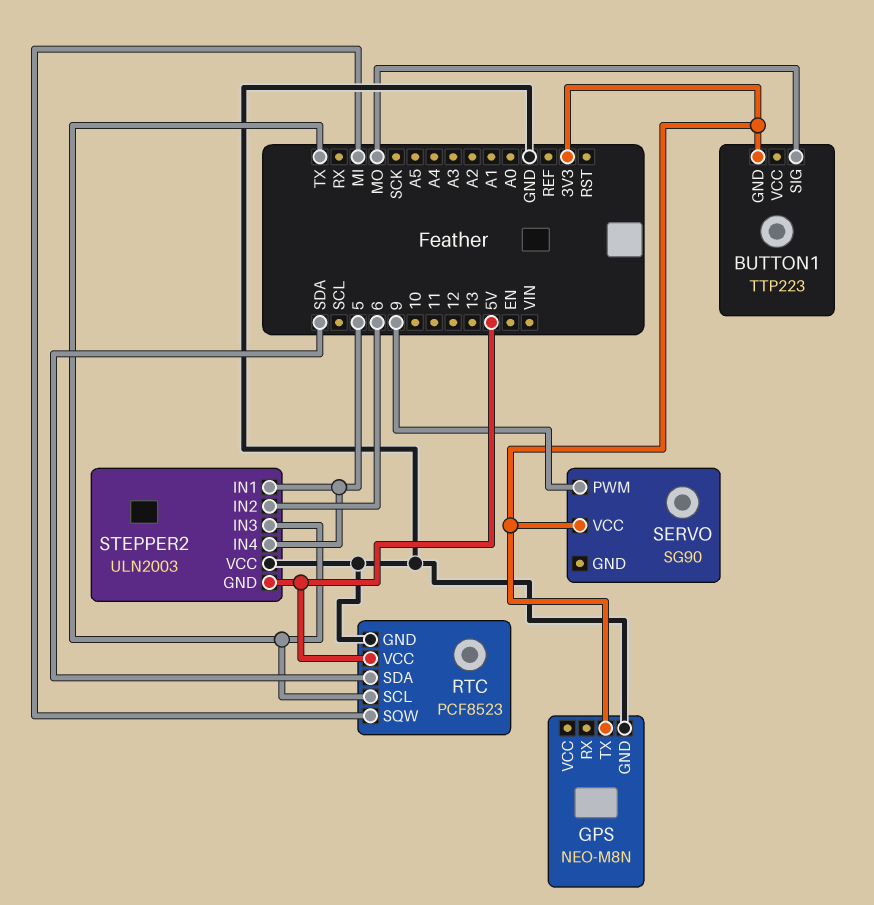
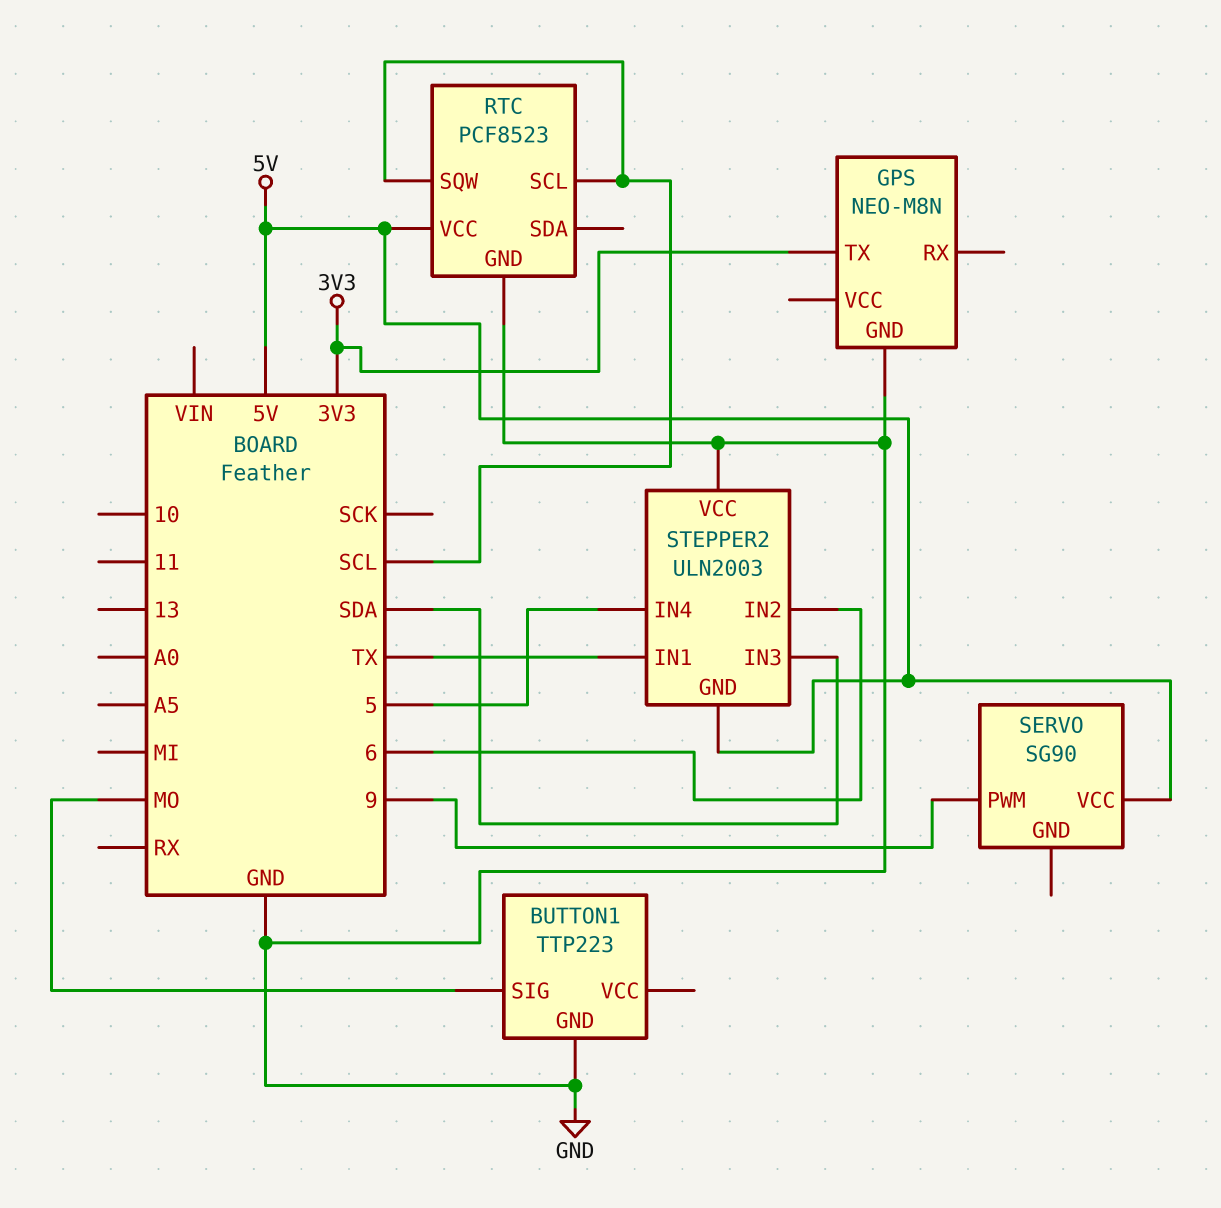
BUTTON1 pin GND: 3V3 -> GND
RTC pin SCL: TX -> SCL
RTC pin SDA: SDA -> none
RTC pin SQW: MI -> SCL
SERVO pin VCC: 3V3 -> 5V
STEPPER2 pin IN1: 5 -> TX
STEPPER2 pin IN3: TX -> SDA

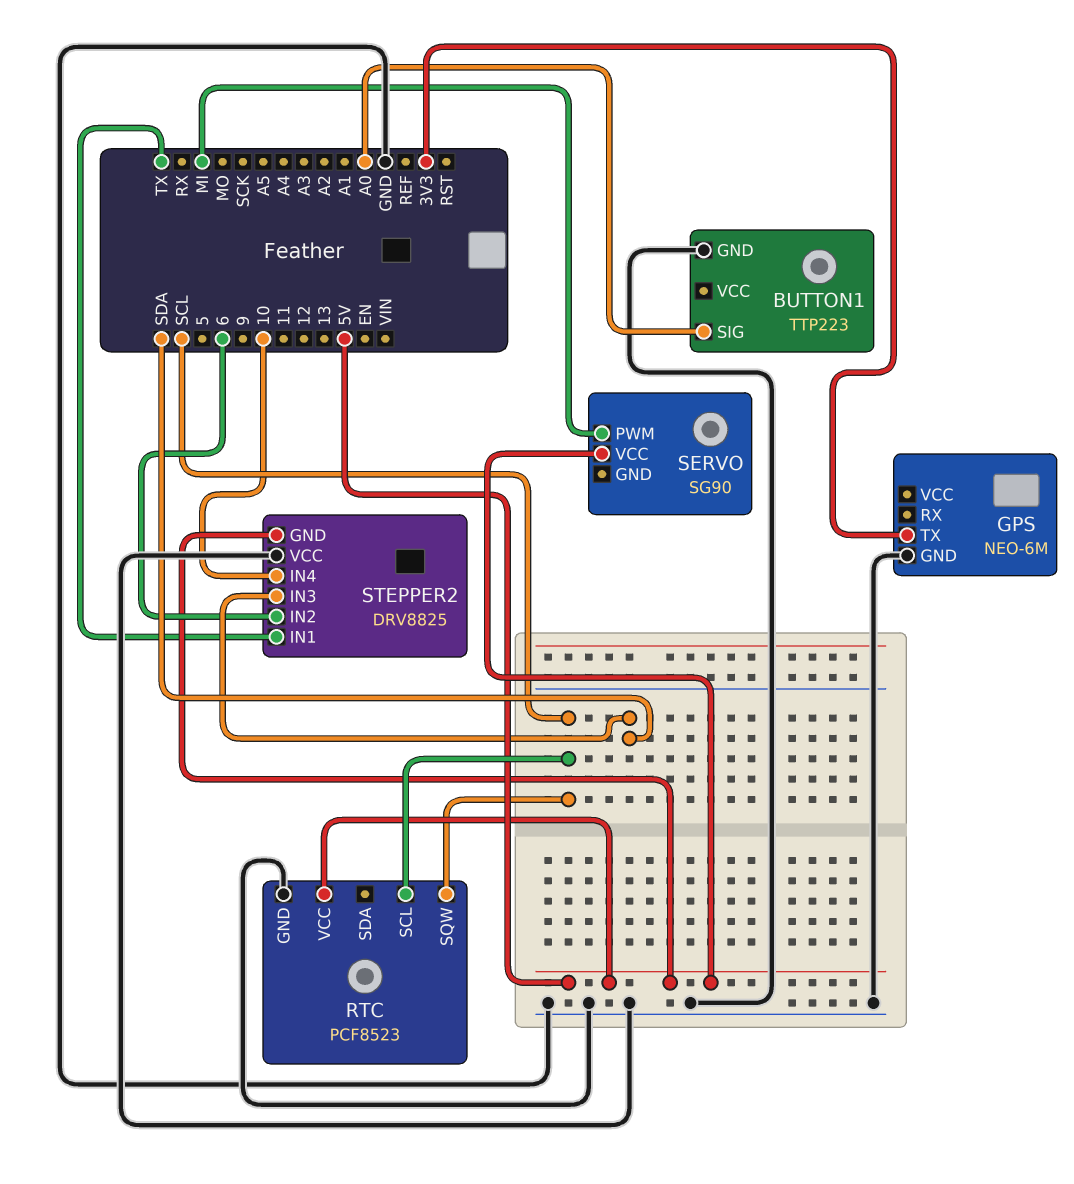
BUTTON1 pin SIG: MO -> A0
GPS: NEO-M8N -> NEO-6M
SERVO pin PWM: 9 -> MI
STEPPER2: ULN2003 -> DRV8825
STEPPER2 pin IN4: 5 -> 10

--------------------

DESCRIPTION OF THE TASK: Your answer must be an exact copy of the records above, with no pictures included.

SOLUTION TO THE EXERCISE:
BUTTON1 pin GND: 3V3 -> GND
RTC pin SCL: TX -> SCL
RTC pin SDA: SDA -> none
RTC pin SQW: MI -> SCL
SERVO pin VCC: 3V3 -> 5V
STEPPER2 pin IN1: 5 -> TX
STEPPER2 pin IN3: TX -> SDA

BUTTON1 pin SIG: MO -> A0
GPS: NEO-M8N -> NEO-6M
SERVO pin PWM: 9 -> MI
STEPPER2: ULN2003 -> DRV8825
STEPPER2 pin IN4: 5 -> 10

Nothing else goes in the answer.